Go through the lines below and copy each one that holds the string "purple".

-- DATASET RECORDS follows --

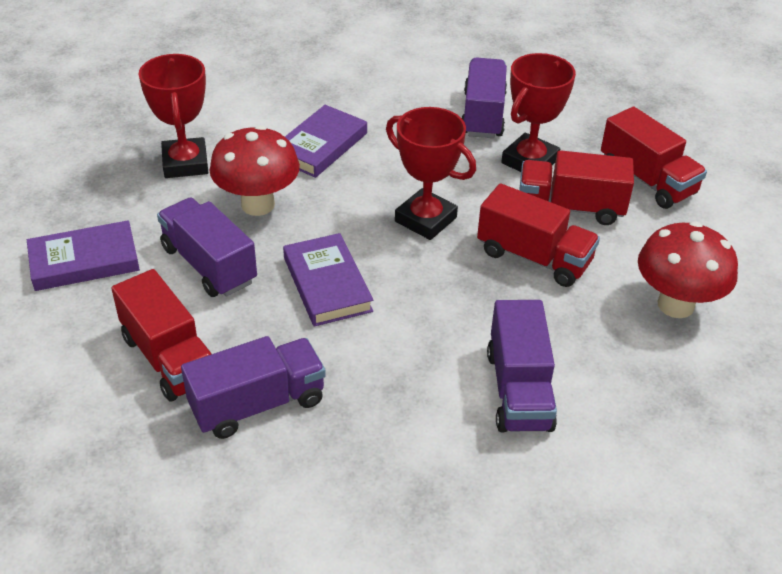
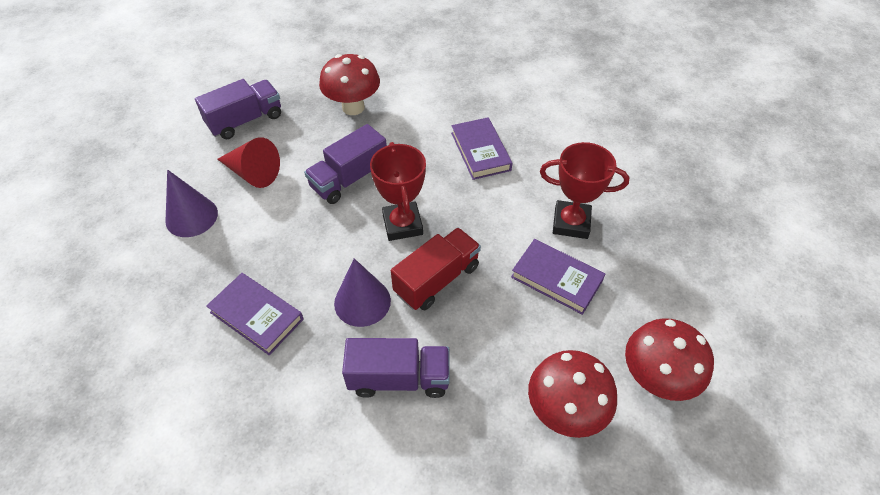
purple cone: 0 -> 2
purple truck: 4 -> 3
red cone: 0 -> 1
red mushroom: 2 -> 3
red trophy: 3 -> 2
red truck: 4 -> 1

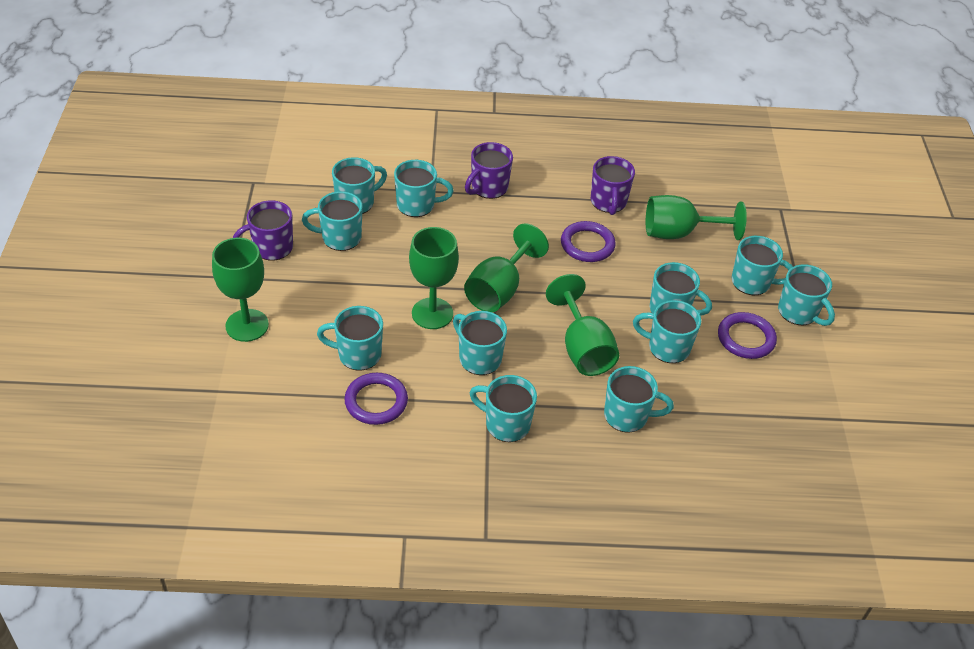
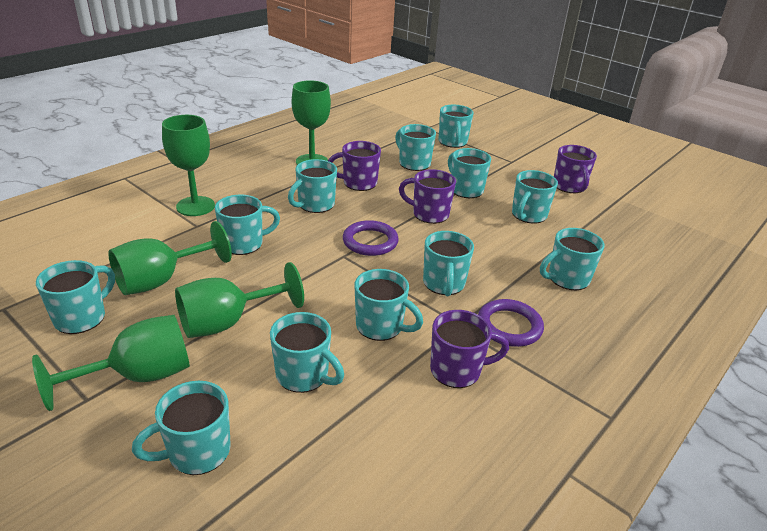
purple mug: 3 -> 4
purple ring: 3 -> 2
turquoise mug: 11 -> 12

-- DATASET RECORDS concluded --

▶ [SOLUTION FOR THIS PROBLEM]:
purple cone: 0 -> 2
purple truck: 4 -> 3
purple mug: 3 -> 4
purple ring: 3 -> 2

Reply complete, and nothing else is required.